Task prompt –
Count the lines in the rows below that contain the string "with", and give only that number.

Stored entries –
☆ ☆ ☆

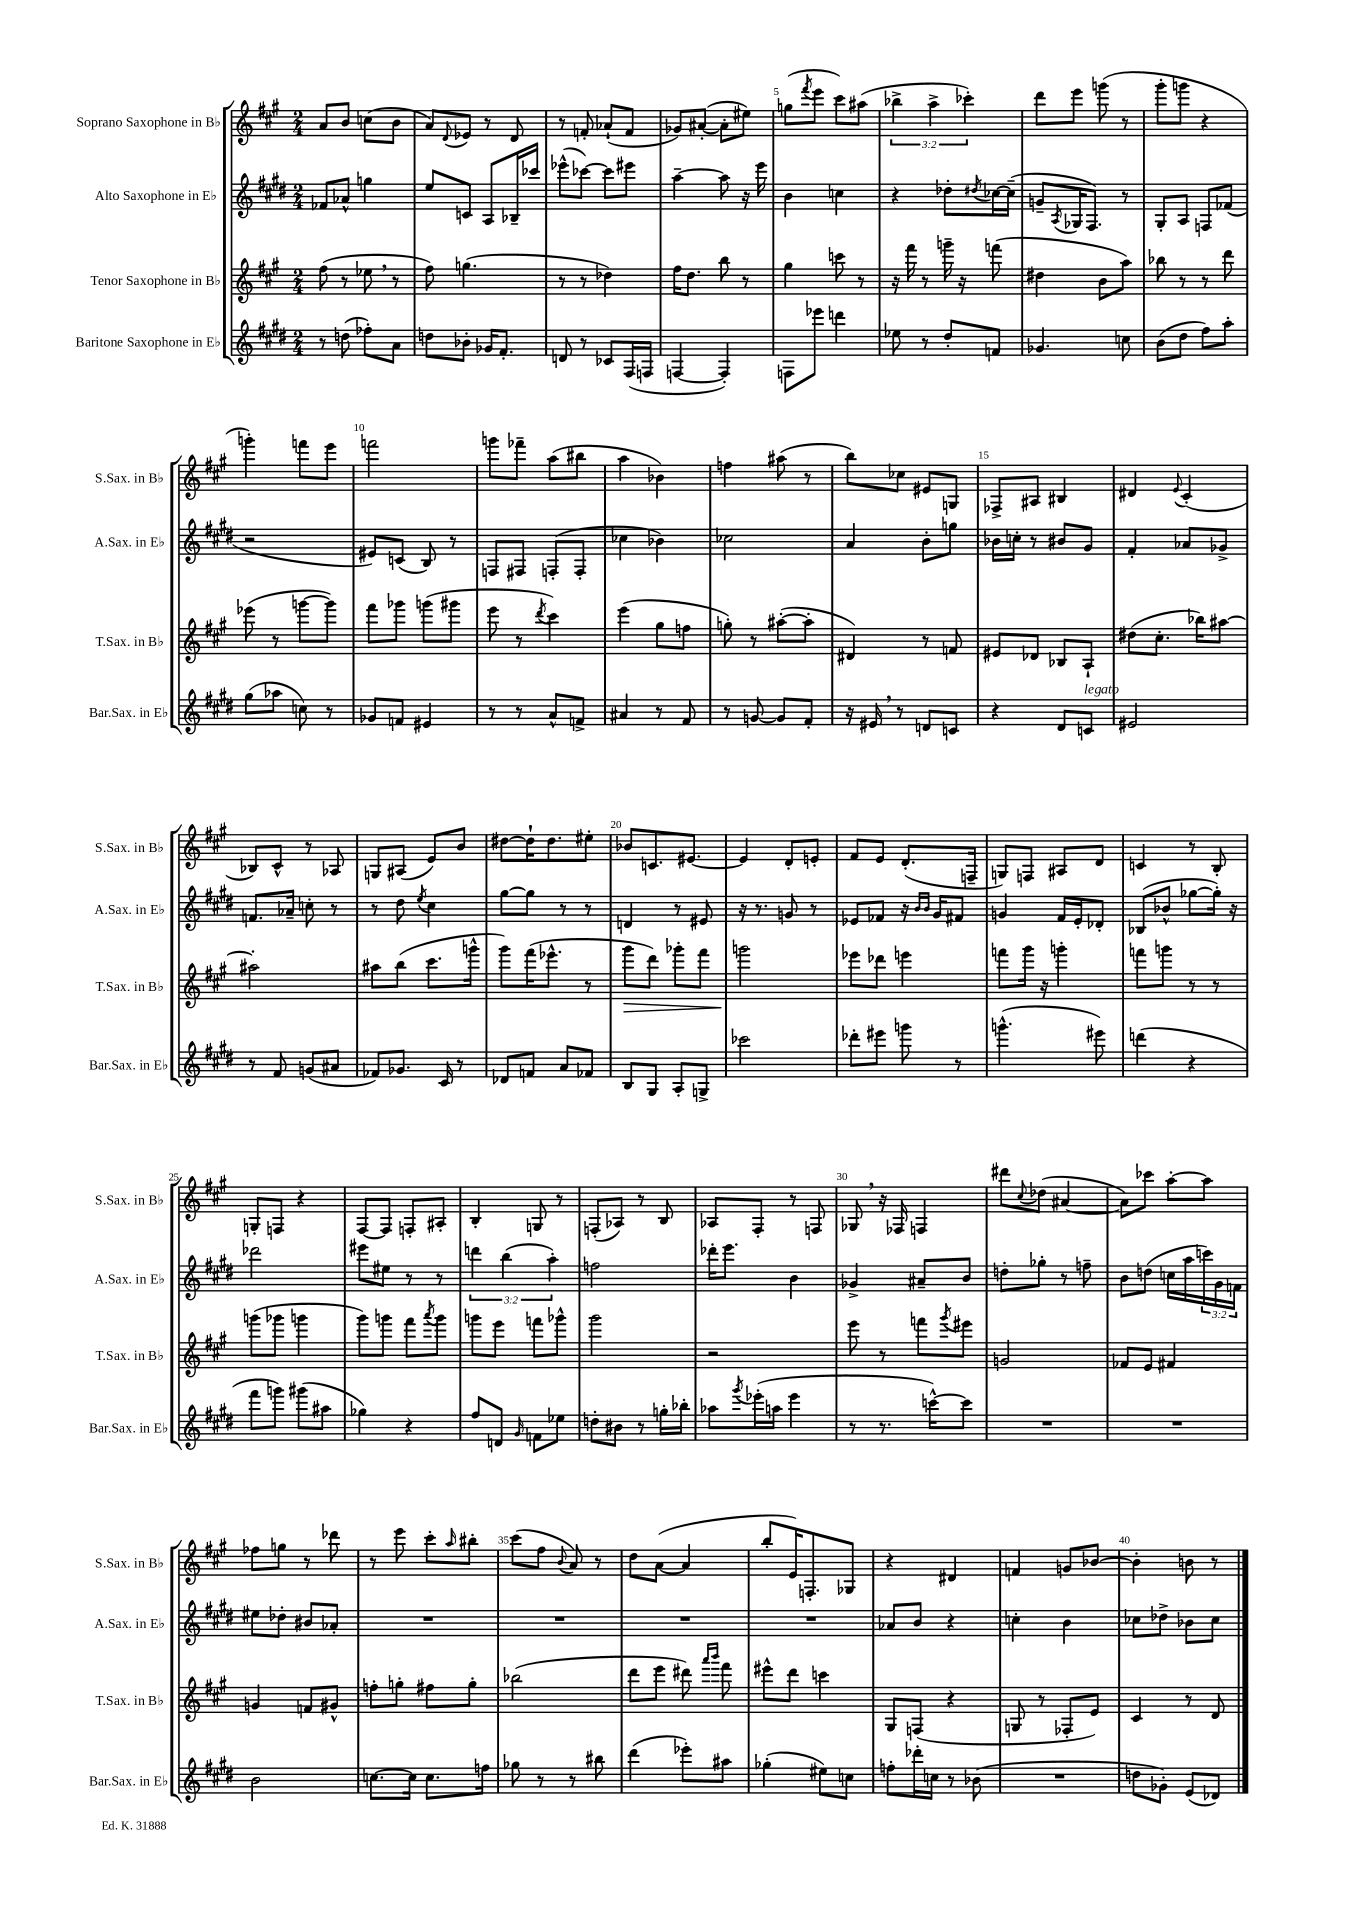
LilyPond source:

<<
\new StaffGroup <<
\new Staff = "s0" \with { instrumentName = "Soprano Saxophone in Bb" shortInstrumentName = "S.Sax. in Bb" } {
    \clef treble \key a \major \numericTimeSignature \time 2/4 \override Staff.TupletNumber.text = #tuplet-number::calc-fraction-text
    a'8 b'8 c''8( b'8 |
    a'8) \appoggiatura { d'8 } ees'8 r8 d'8 |
    r8 f'8-. aes'8-!( f'8 |
    ges'8) ais'8~-.( ais'8-. eis''8) |
    g''8( \acciaccatura { fis'''8 } e'''8 cis'''8) ais''8( |
    \tuplet 3/2 { bes''4-> a''4-> ces'''4-.) } |
    d'''8 e'''8 g'''8( r8 |
    gis'''8-. g'''8 r4 |
    g'''4-.) f'''8 e'''8 |
    f'''2 |
    g'''8 fes'''8-- a''8( bis''8 |
    a''4 bes'4) |
    f''4 ais''8( r8 |
    b''8) ces''8 eis'8 g8 |
    fes8-> ais8 bis4 |
    dis'4 \appoggiatura { e'8 } cis'4-.( |
    bes8) cis'8-^ r8 aes8 |
    g8 ais8( e'8) b'8 |
    dis''8~ dis''16-! dis''8. eis''8-. |
    bes'8 c'8. eis'8.~ |
    eis'4 d'8-. e'8-. |
    fis'8 e'8 d'8.-.( f16-- |
    g8) f8 ais8 d'8 |
    c'4 r8 b8-. |
    g8-. f8 r4 |
    fis8~ fis8 f8-. ais8-. |
    b4-. g8 r8 |
    f8-.( aes8) r8 b8 |
    aes8 fis8-. r8 f8 |
    ges8 \breathe r16 fes16 f4 |
    dis'''8 \appoggiatura { cis''8 } des''8( ais'4~ |
    ais'8) ces'''8 a''8~-. a''8 |
    fes''8 g''8 r8 des'''8 |
    r8 e'''8 cis'''8-. \grace { a''16 } bis''8-. |
    cis'''8( fis''8 \appoggiatura { b'8 } a'8) r8 |
    d''8 a'8~( a'4 |
    b''8-. e'16) f8.-. ges8 |
    r4 dis'4 |
    f'4 g'8 bes'8~ |
    bes'4-. b'8 r8 \bar "|." |
}
\new Staff = "s1" \with { instrumentName = "Alto Saxophone in Eb" shortInstrumentName = "A.Sax. in Eb" } {
    \clef treble \key e \major \numericTimeSignature \time 2/4 \override Staff.TupletNumber.text = #tuplet-number::calc-fraction-text
    fes'8 aes'8-^ g''4 |
    e''8 c'8 a8 bes16-- ces'''16 |
    ees'''8-^( ces'''8~) ces'''8 eis'''8 |
    a''4~-- a''8 r16 e'''16 |
    b'4 c''4 |
    r4 des''8-. \acciaccatura { dis''8 } ces''16~ ces''16--( |
    g'8-- \acciaccatura { a8 } ges16 fis8.) r8 |
    gis8-. a8 f8 fes'8( |
    r2 |
    eis'8) c'8( b8) r8 |
    f8 fis8 f8-.( f8-. |
    ces''4 bes'4) |
    ces''2 |
    a'4 b'8-. g''8 |
    bes'16 c''16-. r8 bis'8 gis'8 |
    fis'4-. aes'8 ges'8-> |
    f'8. aes'16-- c''8-. r8 |
    r8 dis''8 \acciaccatura { e''8 } cis''4 |
    gis''8~ gis''8 r8 r8 |
    d'4 r8 eis'8 |
    r16 r8. g'8 r8 |
    ees'8 fes'8 r16 \grace { b'16 b'16 } gis'16 fis'8 |
    g'4 fis'16 e'16-. des'8-. |
    bes8( bes'8-^ ges''8~ ges''16-.) r16 |
    des'''2 |
    eis'''8 eis''8 r8 r8 |
    \tuplet 3/2 { d'''4 b''4( a''4-.) } |
    f''2 |
    des'''16-. e'''8. b'4 |
    ges'4-> ais'8-- b'8 |
    d''8-. ges''8-. r8 f''8-- |
    b'8 d''8( c''16 a''16 \tuplet 3/2 { c'''16) gis'16 f'16 } |
    eis''8 des''8-. bis'8 aes'8-. |
    R2 |
    R2 |
    R2 |
    R2 |
    aes'8 b'8 r4 |
    c''4-. b'4 |
    ces''8 des''8-> bes'8 ces''8 \bar "|." |
}
\new Staff = "s2" \with { instrumentName = "Tenor Saxophone in Bb" shortInstrumentName = "T.Sax. in Bb" } {
    \clef treble \key a \major \numericTimeSignature \time 2/4
    fis''8( r8 ees''8 \breathe r8 |
    fis''8) g''4.( |
    r8 r8 des''4) |
    fis''16 d''8. b''8 r8 |
    gis''4 c'''8 r8 |
    r16 fis'''16 r8 g'''16-- r16 f'''8( |
    dis''4 b'8 a''8) |
    bes''8 r8 r8 d'''8 |
    ees'''8( r8 g'''8~ g'''8) |
    fis'''8 ges'''8 g'''8( gis'''8 |
    e'''8 r8 \acciaccatura { d'''8 } cis'''4) |
    e'''4( gis''8 f''8 |
    g''8-.) r8 ais''8~-.( ais''8-. |
    dis'4) r8 f'8 |
    eis'8 des'8 bes8 a8-! |
    dis''8( cis''8.-. bes''16) ais''8~ |
    ais''2-. |
    ais''8 b''8( cis'''8. g'''16-^ |
    gis'''8) fis'''16( ees'''8.-^ r8 |
    gis'''8\> d'''8) ges'''8-. fis'''8 |
    g'''2\! |
    ees'''8 des'''8 e'''4 |
    f'''8 gis'''16 r16 g'''4-. |
    f'''8 g'''8 r8 r8 |
    g'''8( ges'''8 g'''4 |
    gis'''8) g'''8 fis'''8 \acciaccatura { a'''8 } g'''8 |
    g'''8 e'''8 f'''8 ges'''8-^ |
    gis'''2 |
    r2 |
    e'''8 r8 f'''8 \acciaccatura { gis'''8 } eis'''8 |
    g'2 |
    fes'8 e'8 fis'4 |
    g'4 f'8 gis'8-^ |
    f''8-. g''8-. fis''8 g''8-. |
    bes''2( |
    d'''8 e'''8 dis'''8) \grace { a'''16 b'''16 } fis'''8 |
    eis'''8-^ d'''8 c'''4 |
    gis8 f8( r4 |
    g8 r8 fes8-. e'8) |
    cis'4 r8 d'8 \bar "|." |
}
\new Staff = "s3" \with { instrumentName = "Baritone Saxophone in Eb" shortInstrumentName = "Bar.Sax. in Eb" } {
    \clef treble \key e \major \numericTimeSignature \time 2/4
    r8 d''8( fes''8-.) a'8 |
    d''8 bes'8-. ges'16 fis'8.-. |
    d'8 r8 ces'8 fis16( f16 |
    f4~ f4-.) |
    f8 ees'''8 d'''4 |
    ees''8 r8 dis''8-. f'8 |
    ges'4. c''8 |
    b'8( dis''8 fis''8) a''8-. |
    gis''8( aes''8 c''8) r8 |
    ges'8 f'8 eis'4 |
    r8 r8 a'8-^ f'8-> |
    ais'4 r8 fis'8 |
    r8 g'8~ g'8 fis'8-. |
    r16 eis'16 \breathe r8 d'8 c'8 |
    r4 dis'8 c'8^\markup { \italic "legato" } |
    eis'2 |
    r8 fis'8 g'8( ais'8 |
    fes'8) ges'8. cis'16 r8 |
    des'8 f'8 a'8 fes'8 |
    b8 gis8 a8-. g8-> |
    ces'''2 |
    des'''8-. eis'''8 g'''8 r8 |
    g'''4.-^( eis'''8) |
    d'''4( r4 |
    fis'''8 g'''8) gis'''8( ais''8 |
    ges''4) r4 |
    fis''8 d'8 \grace { gis'16 } f'8 ees''8 |
    d''8-. bis'8 r8 g''16-. bes''16-. |
    aes''8 \acciaccatura { gis'''8 } ees'''16-.( a''16 ees'''4 |
    r8 r8. c'''16~-^) c'''8 |
    R2 |
    R2 |
    b'2 |
    c''8.~ c''16 c''8. f''16 |
    ges''8 r8 r8 bis''8 |
    dis'''4( ees'''8-.) ais''8 |
    ges''4-.( eis''8) c''8 |
    f''8-. des'''16-. c''16 r8 bes'8( |
    R2 |
    d''8 ges'8-.) e'8( des'8) \bar "|." |
}
>>
>>
\layout { \context { \Score \override BarNumber.break-visibility = ##(#f #t #t) barNumberVisibility = #(every-nth-bar-number-visible 5) } }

☆ ☆ ☆

Task answer –
4